Data provided ▸
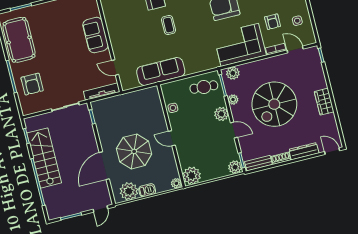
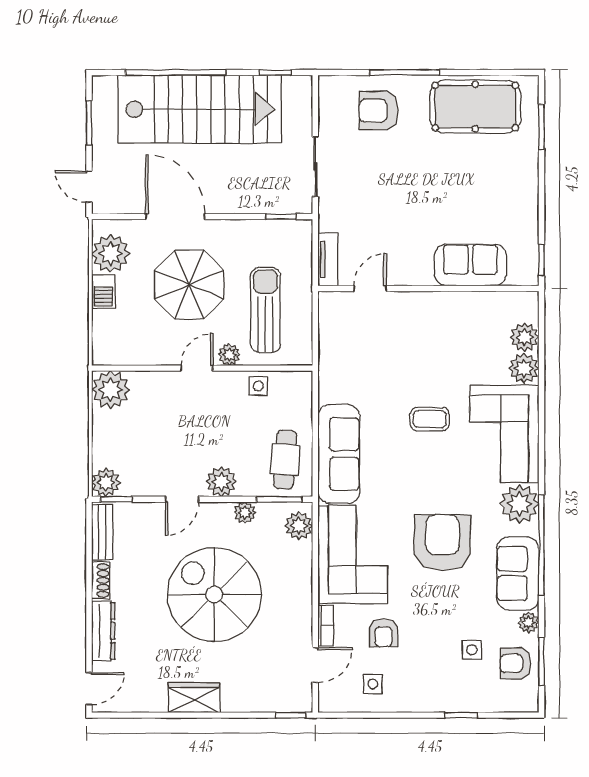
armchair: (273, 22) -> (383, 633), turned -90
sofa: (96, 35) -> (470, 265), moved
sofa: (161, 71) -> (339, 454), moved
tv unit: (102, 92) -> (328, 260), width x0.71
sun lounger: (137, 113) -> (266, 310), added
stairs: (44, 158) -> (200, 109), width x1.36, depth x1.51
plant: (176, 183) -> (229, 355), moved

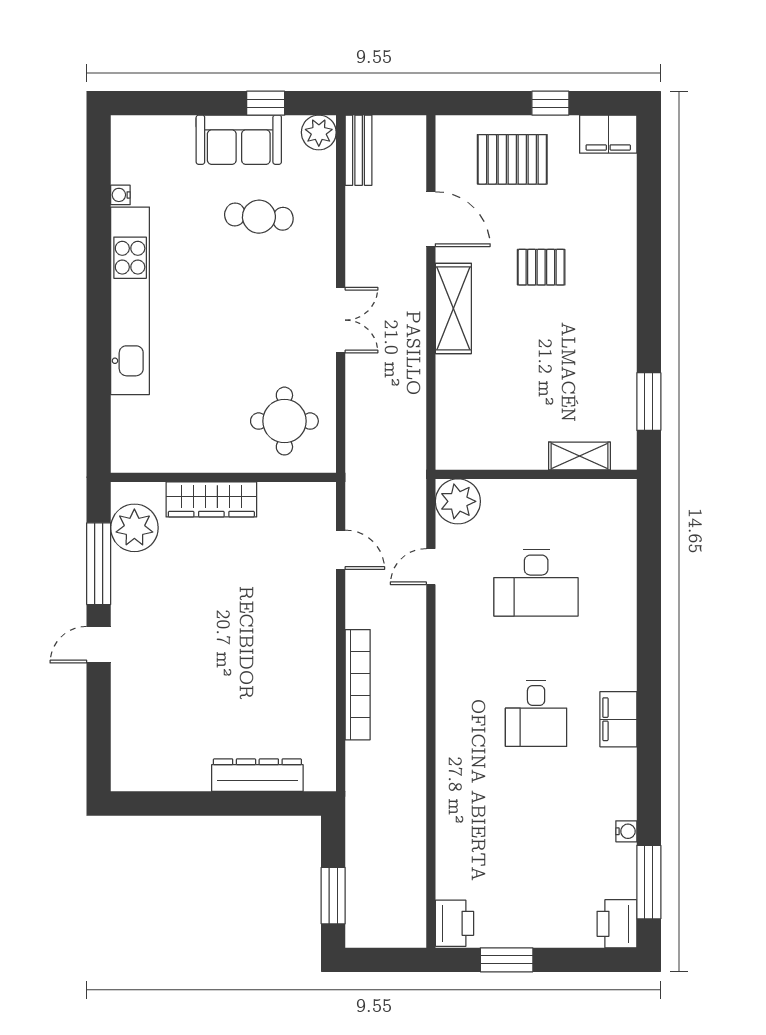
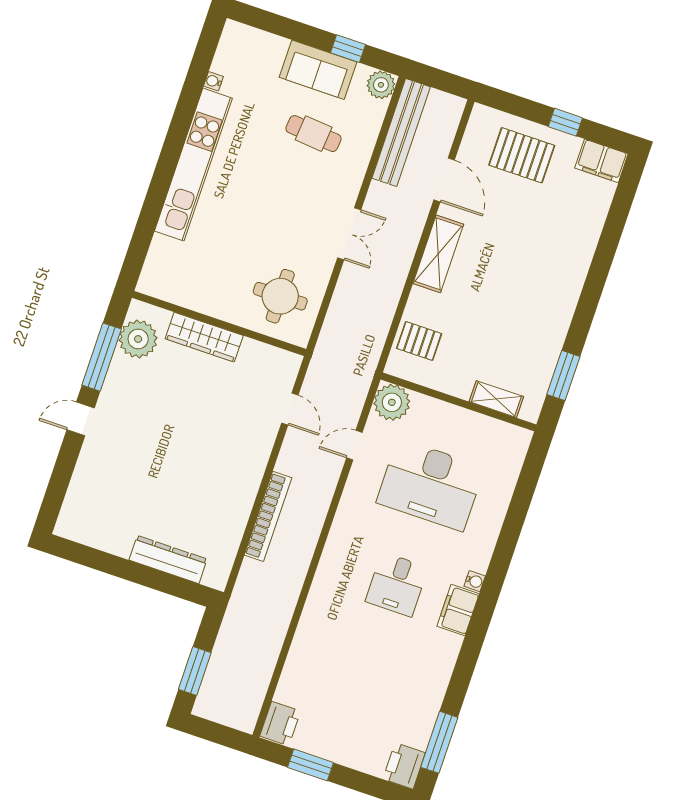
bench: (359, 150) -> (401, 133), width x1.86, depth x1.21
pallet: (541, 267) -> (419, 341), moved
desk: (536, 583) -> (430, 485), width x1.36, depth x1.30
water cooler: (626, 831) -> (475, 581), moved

Brief ▸
Copy the lines above exactly and exclude every image.

Reply to the task ▸
armchair: (273, 22) -> (383, 633), turned -90
sofa: (96, 35) -> (470, 265), moved
sofa: (161, 71) -> (339, 454), moved
tv unit: (102, 92) -> (328, 260), width x0.71
sun lounger: (137, 113) -> (266, 310), added
stairs: (44, 158) -> (200, 109), width x1.36, depth x1.51
plant: (176, 183) -> (229, 355), moved

bench: (359, 150) -> (401, 133), width x1.86, depth x1.21
pallet: (541, 267) -> (419, 341), moved
desk: (536, 583) -> (430, 485), width x1.36, depth x1.30
water cooler: (626, 831) -> (475, 581), moved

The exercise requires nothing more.